▶ [What is required]
Return verbatim the lines that run from the one holding "C4: 15nF (GND, VS) -> 100nF (GND, VS)" to the end of the listing, both ends included, without the pictures.

▶ [The input]
━━━━━━━━
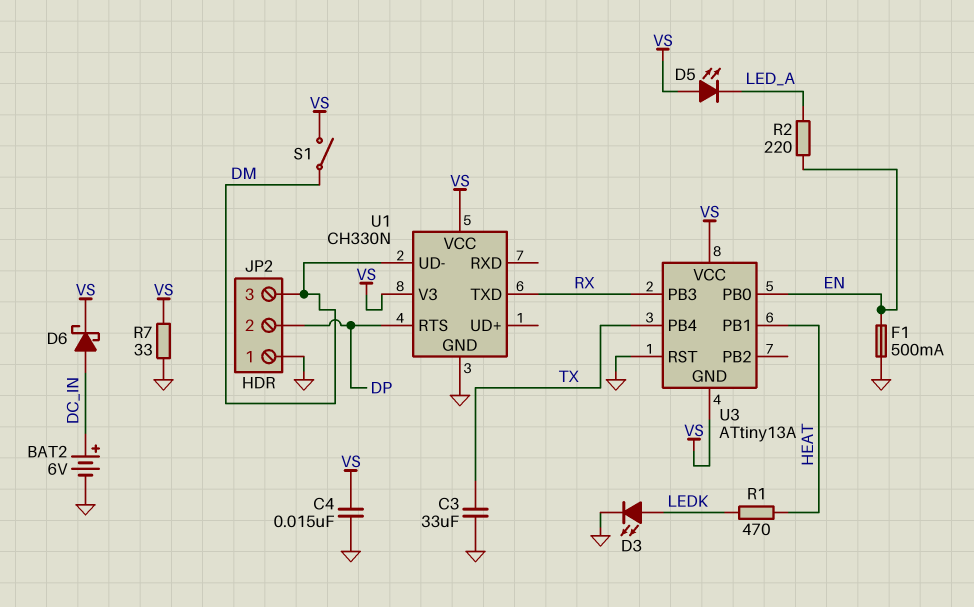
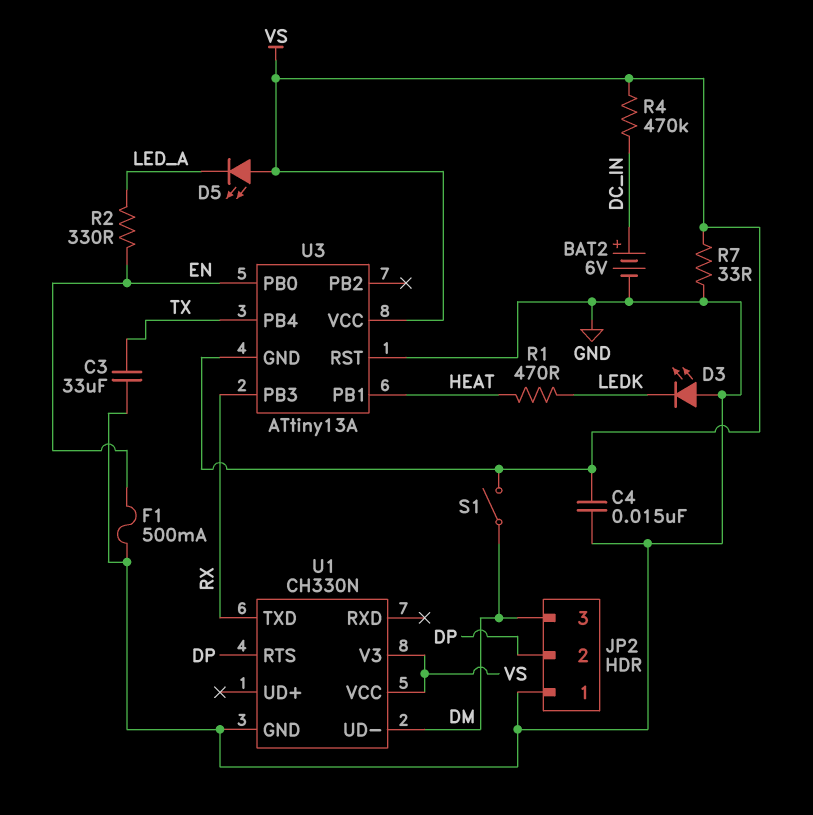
D3: LED (A LEDK, K GND) -> LED (A GND, K LEDK)
D6: schottky (A DC_IN, K VS) -> none
R2: 220 (EN, LED_A) -> 330 (EN, LED_A)
R4: none -> 470k (DC_IN, VS)

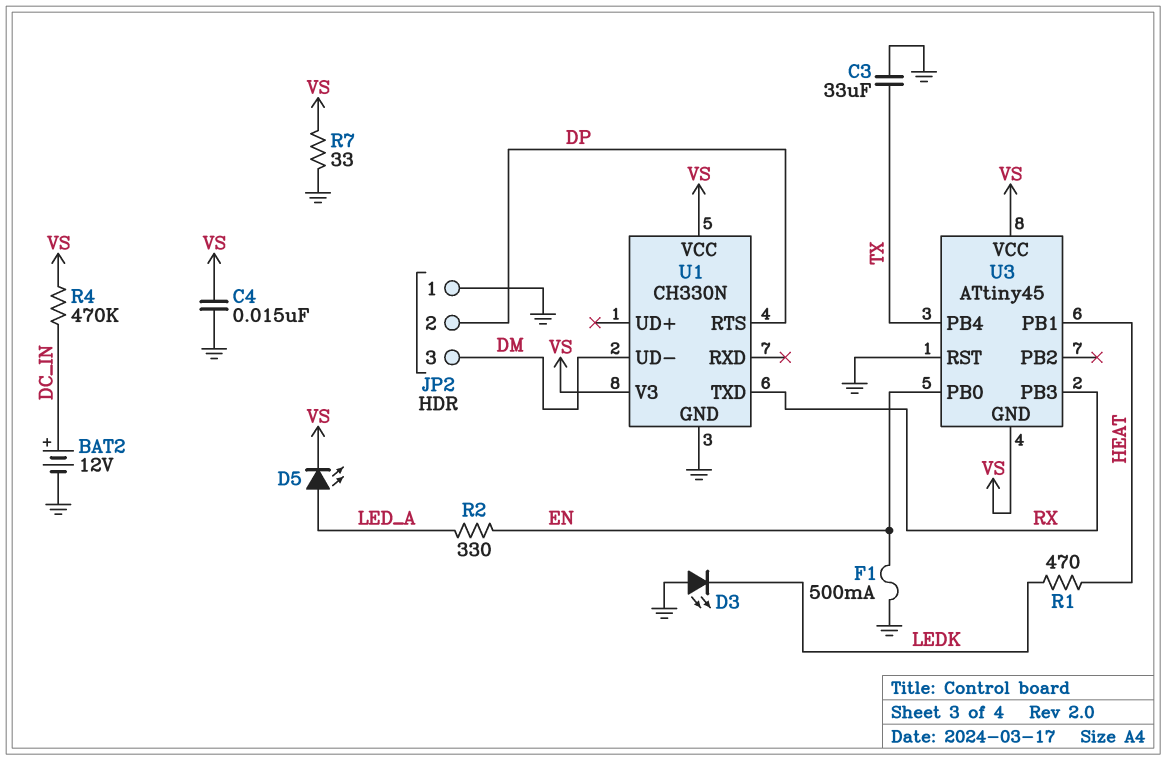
BAT2: 6V (plus DC_IN, minus GND) -> 12V (plus DC_IN, minus GND)
D5: LED (A VS, K LED_A) -> LED (A LED_A, K VS)
S1: switch (DM, VS) -> none
U3: ATtiny13A -> ATtiny45

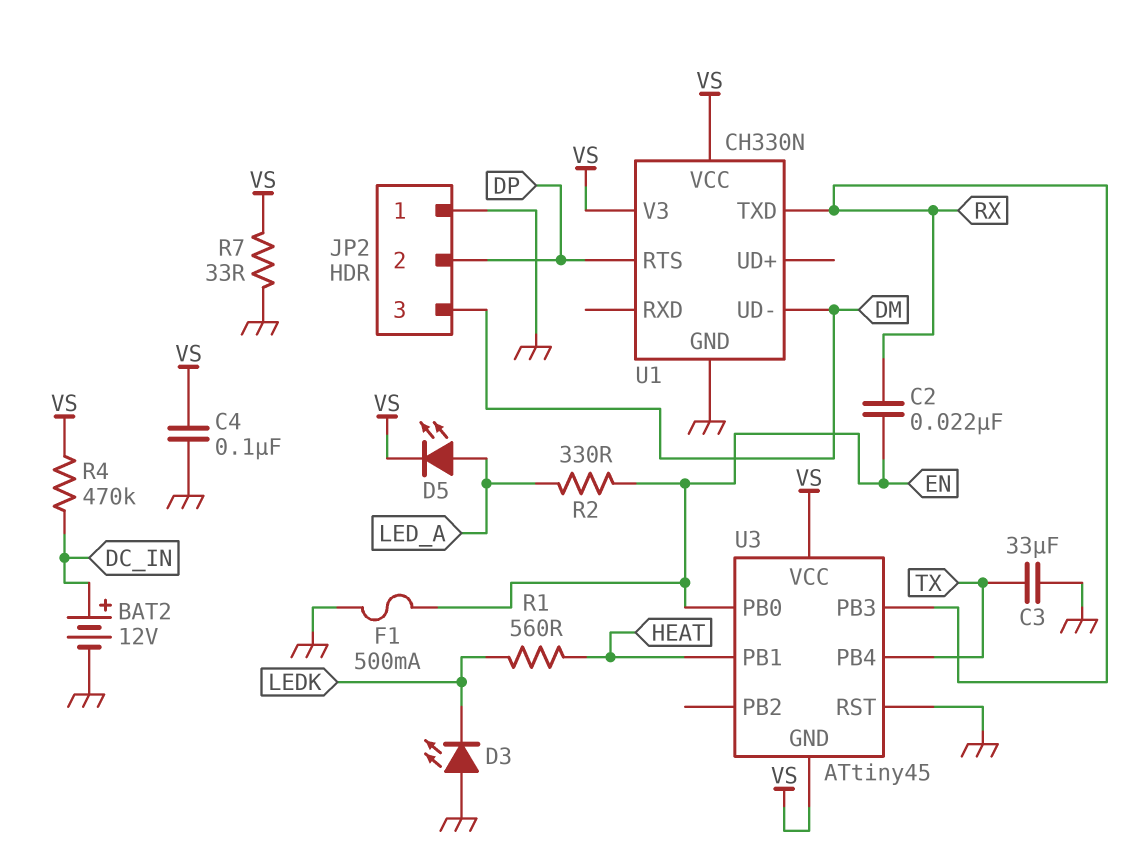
C2: none -> 22nF (EN, RX)
C4: 15nF (GND, VS) -> 100nF (GND, VS)
R1: 470 (HEAT, LEDK) -> 560 (HEAT, LEDK)

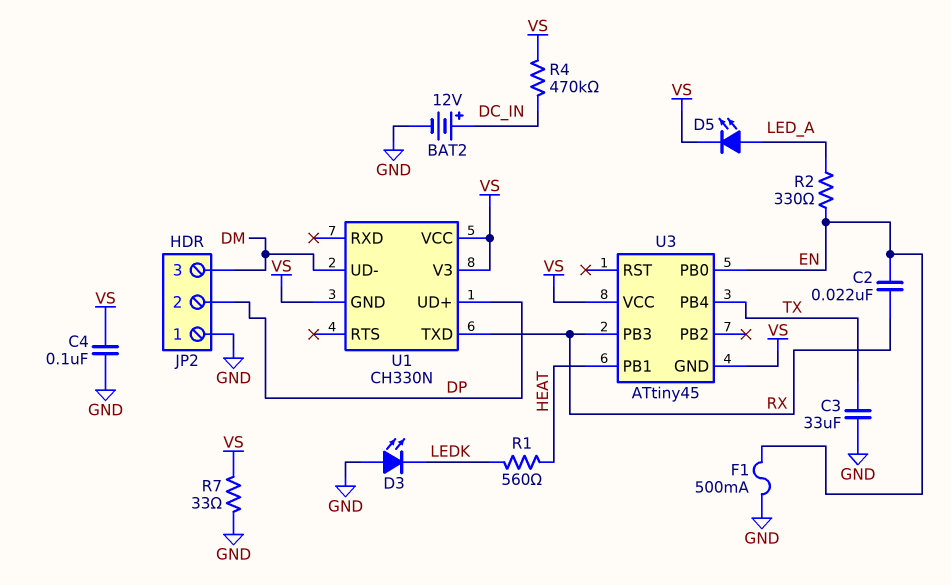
U1 pin GND: GND -> VS
U1 pin RTS: DP -> none
U1 pin UD+: none -> DP
U3 pin RST: GND -> none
━━━━━━━━
▶ [Your response]
C4: 15nF (GND, VS) -> 100nF (GND, VS)
R1: 470 (HEAT, LEDK) -> 560 (HEAT, LEDK)

U1 pin GND: GND -> VS
U1 pin RTS: DP -> none
U1 pin UD+: none -> DP
U3 pin RST: GND -> none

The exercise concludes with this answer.